GIVEN RECORDS

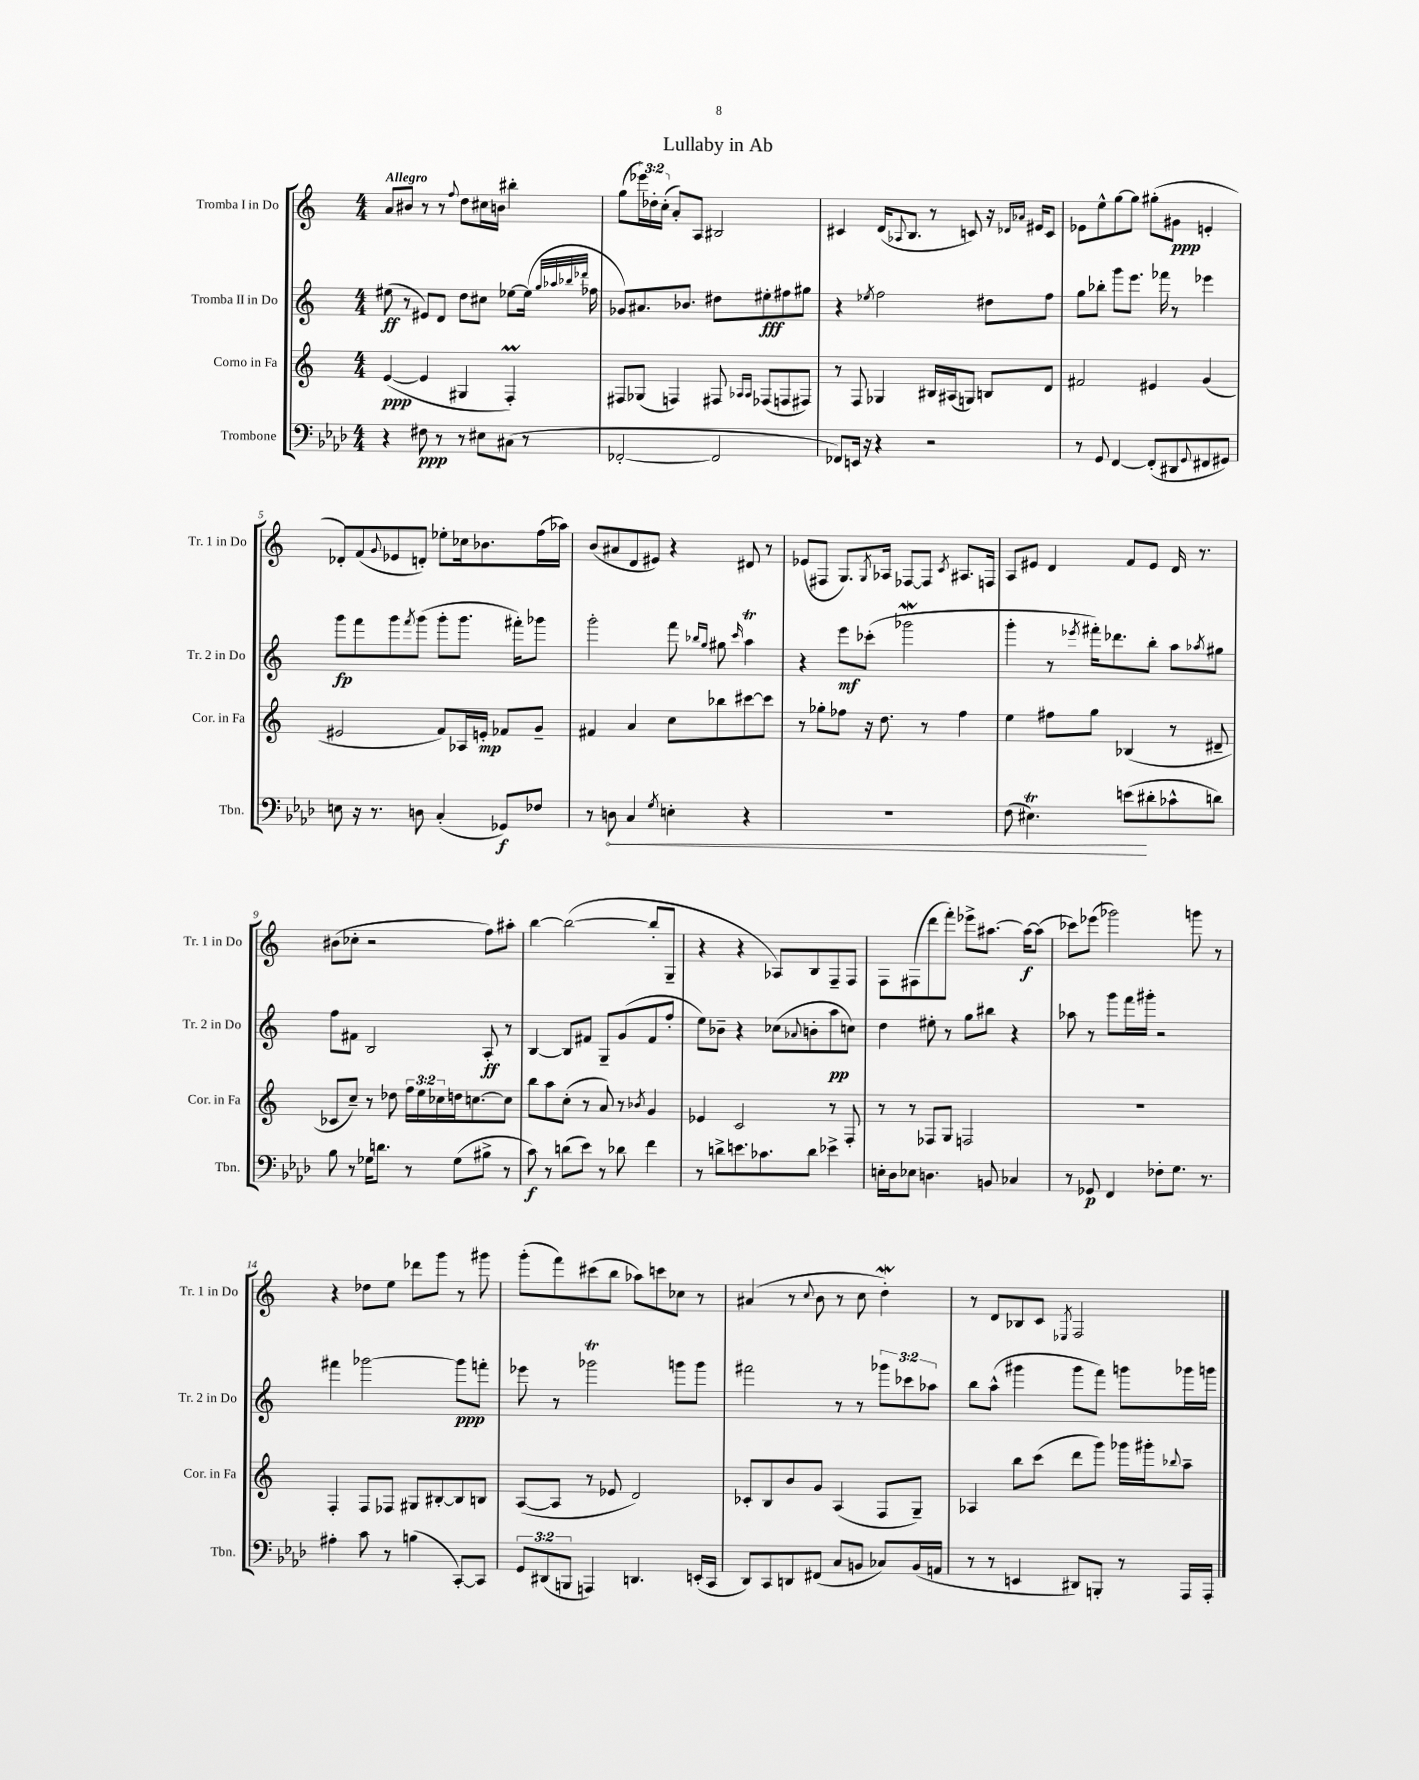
\header { title = "Lullaby in Ab" }
<<
\new StaffGroup <<
\new Staff = "s0" \with { instrumentName = "Tromba I in Do" shortInstrumentName = "Tr. 1 in Do" } {
    \clef treble \key c \major \numericTimeSignature \time 4/4 \override Staff.TupletNumber.text = #tuplet-number::calc-fraction-text \tempo "Allegro"
    a'8 bis'8 r8 r8 \appoggiatura { f''8 } d''8 cis''16 b'16 bis''4-. |
    g''8( \tuplet 3/2 { ees'''16) des''16-. c''16-.( } a'8-.) a8 bis2 |
    cis'4 d'16( \appoggiatura { aes8 } b8. r8 c'8) r16 \grace { des'16 aes'16 } eis'16 c'8 |
    ees'8 e''8-^ g''8~ g''8 gis''8-.( gis'8\ppp e'4-. |
    des'8-.) f'8( \appoggiatura { g'8 } ees'8 d'8-.) ees''8-. ces''16 bes'8. f''16( aes''16) |
    b'8( ais'8 d'8 eis'8) r4 dis'8 r8 |
    ees'8( fis8 g8.) \acciaccatura { g8 } aes16 fes8~ fes8 \acciaccatura { c'8 } ais8. f16 |
    a8 eis'8 d'4 f'8 eis'8 d'16 r8. |
    bis'8( ces''8-. r2 f''8) ais''8-. |
    b''4~ b''2~( b''8-. g8-- |
    r4 r4 aes8) b8 f8-- f8 |
    f8 fis8( d'''8 f'''8-.) ees'''8-> ais''8.~ ais''16~\f ais''8( |
    ces'''8) ees'''8( ges'''2) g'''8 r8 |
    r4 des''8 e''8 des'''8 g'''8 r8 gis'''8 |
    g'''8-.( f'''8) cis'''8( b''8 aes''8) c'''8 ces''8 r8 |
    ais'4( r8 \appoggiatura { c''8 } b'8 r8 c''8 d''4-.\mordent) |
    r8 d'8 bes8 c'8 \acciaccatura { ees8 } f2 \bar "|." |
}
\new Staff = "s1" \with { instrumentName = "Tromba II in Do" shortInstrumentName = "Tr. 2 in Do" } {
    \clef treble \key c \major \numericTimeSignature \time 4/4 \override Staff.TupletNumber.text = #tuplet-number::calc-fraction-text
    eis''8\ff( r8 eis'8) d'8 d''8 cis''8 ees''8~ ees''16( \grace { g''32 aes''32 bes''32 des'''32 } fes''16 |
    ges'8) ais'8. bes'8. dis''8 eis''8-.\fff fis''8 gis''8 |
    r4 \acciaccatura { ees''8 } f''2 dis''8 f''8 |
    g''8 bes''8-. g'''8 e'''8. fes'''16 r8 ees'''4 |
    g'''8\fp f'''8 g'''8 \acciaccatura { f'''8 } g'''8( g'''8-. g'''8. fis'''16-.) ges'''8 |
    g'''2-. f'''8 \grace { bes''16 g''16 } gis''8 \grace { c'''16 } a''4\trill |
    r4 e'''8\mf ces'''8-.( ges'''2\mordent |
    g'''4-. r8 \acciaccatura { ees'''8 } fis'''16-.) des'''8. b''8-. a''8 \acciaccatura { aes''8 } gis''8 |
    f''8 fis'8 b2 a8-.\ff r8 |
    b4~ b8 fis'8 g8-- g'8( fis'8 f''8-. |
    e''8) bes'8-- r4 ces''8( \appoggiatura { aes'8 } b'8-. a''8\pp c''8) |
    d''4 eis''8-. r8 g''8 bis''8 r4 |
    aes''8 r8 g'''8 f'''16 gis'''16-. r2 |
    fis'''4 ges'''2~ ges'''8\ppp f'''8-. |
    ees'''8 r8 ges'''2\trill g'''8 g'''8 |
    fis'''2 r8 r8 \tuplet 3/2 { ges'''8 ces'''8 aes''8 } |
    b''8 a''8-^( gis'''4 gis'''8 f'''8) g'''8 ges'''16 g'''16 \bar "|." |
}
\new Staff = "s2" \with { instrumentName = "Corno in Fa" shortInstrumentName = "Cor. in Fa" } {
    \clef treble \key c \major \numericTimeSignature \time 4/4 \override Staff.TupletNumber.text = #tuplet-number::calc-fraction-text
    e'4~\ppp( e'4 gis4 f4-.\prall) |
    fis8 ges8( f4) fis8 \grace { aes16 aes16 } fes8( f8 fis8) |
    r8 f8 ges4 bis16 ais16( g8) b8 d'8 |
    fis'2 eis'4 g'4( |
    eis'2 f'8) aes16 e'16-.\mp fes'8 g'8-- |
    fis'4 a'4 c''8 bes''8 cis'''8~ cis'''8 |
    r8 ges''8-. fes''8 r16 d''8. r8 fes''4 |
    e''4 fis''8 g''8 bes4( r8 dis'8-- |
    ces'8 c''8--) r8 des''8 \tuplet 3/2 { f''16 e''16 ces''16 } d''16 c''8.~ c''8 |
    b''8 a''8 c''8-.( r8 a'8) r8 \acciaccatura { bes'8 } g'4 |
    ees'4 c'2 r8 f8-. |
    r8 r8 fes8 g8 f2 |
    R1 |
    f4-. f8 fes8 gis8 bis8~-. bis8 b8 |
    a8~( a8 r8 ees'8 d'2) |
    ces'8-. b8 b'8 g'8 a4( f8 g8--) |
    aes4 b''8 c'''8( d'''8 g'''8) ges'''16 gis'''16-. \appoggiatura { bes''8 } a''8-- \bar "|." |
}
\new Staff = "s3" \with { instrumentName = "Trombone" shortInstrumentName = "Tbn." } {
    \clef bass \key aes \major \numericTimeSignature \time 4/4 \override Staff.TupletNumber.text = #tuplet-number::calc-fraction-text
    r4 fis8\ppp r8 r8 eis8 cis8( r8 |
    fes,2~-. fes,2 |
    fes,8) e,16 r16 r4 r2 |
    r8 g,8 f,4~ f,8-.( dis,8 \appoggiatura { g,8 } fis,8 gis,8) |
    e8 r16 r8. d8 c4-.( ges,8\f) fes8 |
    r8 \once \override Hairpin.circled-tip = ##t d8\< c4 \acciaccatura { g8 } e4-. r4 |
    R1 |
    f8( eis4.\trill) e'8\!( dis'8-. ces'8-^ d'8) |
    bes8 r8 ges16 d'8. r8 ges8( bis8-> r8 |
    c'8\f) r8 d'8( ees'8) r8 des'8 f'4 |
    r8 d'8-> e'8. ces'8. d'8 ees'4-> |
    e16-. des16 ees8 d4. b,8 ces4 |
    r8 ges,8\p f,4 fes8-. g8. r8. |
    ais4-. c'8 r8 b4( c,8~-.) c,8 |
    \tuplet 3/2 { g,8 dis,8( b,,8 } a,,4) d,4. e,16-.( c,16 |
    des,8) c,8 d,8 fis,8( c8 b,8 ces8) b,16( a,16 |
    r8 r8 e,4 dis,8) b,,8-. r8 aes,,16 aes,,16-. \bar "|." |
}
>>
>>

THE REQUEST
Render the listing above as a JSON list of strings with one string per line, omitting blank lines and leaving out the picture.

WRITTEN REPLY
[
  "\\header { title = \"Lullaby in Ab\" }",
  "<<",
  "\\new StaffGroup <<",
  "\\new Staff = \"s0\" \\with { instrumentName = \"Tromba I in Do\" shortInstrumentName = \"Tr. 1 in Do\" } {",
  "    \\clef treble \\key c \\major \\numericTimeSignature \\time 4/4 \\override Staff.TupletNumber.text = #tuplet-number::calc-fraction-text \\tempo \"Allegro\"",
  "    a'8 bis'8 r8 r8 \\appoggiatura { f''8 } d''8 cis''16 b'16 bis''4-. |",
  "    g''8( \\tuplet 3/2 { ees'''16) des''16-. c''16-.( } a'8-.) a8 bis2 |",
  "    cis'4 d'16( \\appoggiatura { aes8 } b8. r8 c'8) r16 \\grace { des'16 aes'16 } eis'16 c'8 |",
  "    ees'8 e''8-^ g''8~ g''8 gis''8-.( gis'8\\ppp e'4-. |",
  "    des'8-.) f'8( \\appoggiatura { g'8 } ees'8 d'8-.) ees''8-. ces''16 bes'8. f''16( aes''16) |",
  "    b'8( ais'8 d'8 eis'8) r4 dis'8 r8 |",
  "    ees'8( fis8 g8.) \\acciaccatura { g8 } aes16 fes8~ fes8 \\acciaccatura { c'8 } ais8. f16 |",
  "    a8 eis'8 d'4 f'8 eis'8 d'16 r8. |",
  "    bis'8( ces''8-. r2 f''8) ais''8-. |",
  "    b''4~ b''2~( b''8-. g8-- |",
  "    r4 r4 aes8) b8 f8-- f8 |",
  "    f8 fis8( d'''8 f'''8-.) ees'''8-> ais''8.~ ais''16~\\f ais''8( |",
  "    ces'''8) ees'''8( ges'''2) g'''8 r8 |",
  "    r4 des''8 e''8 des'''8 g'''8 r8 gis'''8 |",
  "    g'''8-.( f'''8) cis'''8( b''8 aes''8) c'''8 ces''8 r8 |",
  "    ais'4( r8 \\appoggiatura { c''8 } b'8 r8 c''8 d''4-.\\mordent) |",
  "    r8 d'8 bes8 c'8 \\acciaccatura { ees8 } f2 \\bar \"|.\" |",
  "}",
  "\\new Staff = \"s1\" \\with { instrumentName = \"Tromba II in Do\" shortInstrumentName = \"Tr. 2 in Do\" } {",
  "    \\clef treble \\key c \\major \\numericTimeSignature \\time 4/4 \\override Staff.TupletNumber.text = #tuplet-number::calc-fraction-text",
  "    eis''8\\ff( r8 eis'8) d'8 d''8 cis''8 ees''8~ ees''16( \\grace { g''32 aes''32 bes''32 des'''32 } fes''16 |",
  "    ges'8) ais'8. bes'8. dis''8 eis''8-.\\fff fis''8 gis''8 |",
  "    r4 \\acciaccatura { ees''8 } f''2 dis''8 f''8 |",
  "    g''8 bes''8-. g'''8 e'''8. fes'''16 r8 ees'''4 |",
  "    g'''8\\fp f'''8 g'''8 \\acciaccatura { f'''8 } g'''8( g'''8-. g'''8. fis'''16-.) ges'''8 |",
  "    g'''2-. f'''8 \\grace { bes''16 g''16 } gis''8 \\grace { c'''16 } a''4\\trill |",
  "    r4 e'''8\\mf ces'''8-.( ges'''2\\mordent |",
  "    g'''4-. r8 \\acciaccatura { ees'''8 } fis'''16-.) des'''8. b''8-. a''8 \\acciaccatura { aes''8 } gis''8 |",
  "    f''8 fis'8 b2 a8-.\\ff r8 |",
  "    b4~ b8 fis'8 g8-- g'8( fis'8 f''8-. |",
  "    e''8) bes'8-- r4 ces''8( \\appoggiatura { aes'8 } b'8-. a''8\\pp c''8) |",
  "    d''4 eis''8-. r8 g''8 bis''8 r4 |",
  "    aes''8 r8 g'''8 f'''16 gis'''16-. r2 |",
  "    fis'''4 ges'''2~ ges'''8\\ppp f'''8-. |",
  "    ees'''8 r8 ges'''2\\trill g'''8 g'''8 |",
  "    fis'''2 r8 r8 \\tuplet 3/2 { ges'''8 ces'''8 aes''8 } |",
  "    b''8 a''8-^( gis'''4 gis'''8 f'''8) g'''8 ges'''16 g'''16 \\bar \"|.\" |",
  "}",
  "\\new Staff = \"s2\" \\with { instrumentName = \"Corno in Fa\" shortInstrumentName = \"Cor. in Fa\" } {",
  "    \\clef treble \\key c \\major \\numericTimeSignature \\time 4/4 \\override Staff.TupletNumber.text = #tuplet-number::calc-fraction-text",
  "    e'4~\\ppp( e'4 gis4 f4-.\\prall) |",
  "    fis8 ges8( f4) fis8 \\grace { aes16 aes16 } fes8( f8 fis8) |",
  "    r8 f8 ges4 bis16 ais16( g8) b8 d'8 |",
  "    fis'2 eis'4 g'4( |",
  "    eis'2 f'8) aes16 e'16-.\\mp fes'8 g'8-- |",
  "    fis'4 a'4 c''8 bes''8 cis'''8~ cis'''8 |",
  "    r8 ges''8-. fes''8 r16 d''8. r8 fes''4 |",
  "    e''4 fis''8 g''8 bes4( r8 dis'8-- |",
  "    ces'8 c''8--) r8 des''8 \\tuplet 3/2 { f''16 e''16 ces''16 } d''16 c''8.~ c''8 |",
  "    b''8 a''8 c''8-.( r8 a'8) r8 \\acciaccatura { bes'8 } g'4 |",
  "    ees'4 c'2 r8 f8-. |",
  "    r8 r8 fes8 g8 f2 |",
  "    R1 |",
  "    f4-. f8 fes8 gis8 bis8~-. bis8 b8 |",
  "    a8~( a8 r8 ees'8 d'2) |",
  "    ces'8-. b8 b'8 g'8 a4( f8 g8--) |",
  "    aes4 b''8 c'''8( d'''8 g'''8) ges'''16 gis'''16-. \\appoggiatura { bes''8 } a''8-- \\bar \"|.\" |",
  "}",
  "\\new Staff = \"s3\" \\with { instrumentName = \"Trombone\" shortInstrumentName = \"Tbn.\" } {",
  "    \\clef bass \\key aes \\major \\numericTimeSignature \\time 4/4 \\override Staff.TupletNumber.text = #tuplet-number::calc-fraction-text",
  "    r4 fis8\\ppp r8 r8 eis8 cis8( r8 |",
  "    fes,2~-. fes,2 |",
  "    fes,8) e,16 r16 r4 r2 |",
  "    r8 g,8 f,4~ f,8-.( dis,8 \\appoggiatura { g,8 } fis,8 gis,8) |",
  "    e8 r16 r8. d8 c4-.( ges,8\\f) fes8 |",
  "    r8 \\once \\override Hairpin.circled-tip = ##t d8\\< c4 \\acciaccatura { g8 } e4-. r4 |",
  "    R1 |",
  "    f8( eis4.\\trill) e'8\\!( dis'8-. ces'8-^ d'8) |",
  "    bes8 r8 ges16 d'8. r8 ges8( bis8-> r8 |",
  "    c'8\\f) r8 d'8( ees'8) r8 des'8 f'4 |",
  "    r8 d'8-> e'8. ces'8. d'8 ees'4-> |",
  "    e16-. des16 ees8 d4. b,8 ces4 |",
  "    r8 ges,8\\p f,4 fes8-. g8. r8. |",
  "    ais4-. c'8 r8 b4( c,8~-.) c,8 |",
  "    \\tuplet 3/2 { g,8 dis,8( b,,8 } a,,4) d,4. e,16-.( c,16 |",
  "    des,8) c,8 d,8 fis,8( c8 b,8 ces8) b,16( a,16 |",
  "    r8 r8 e,4 dis,8) b,,8-. r8 aes,,16 aes,,16-. \\bar \"|.\" |",
  "}",
  ">>",
  ">>"
]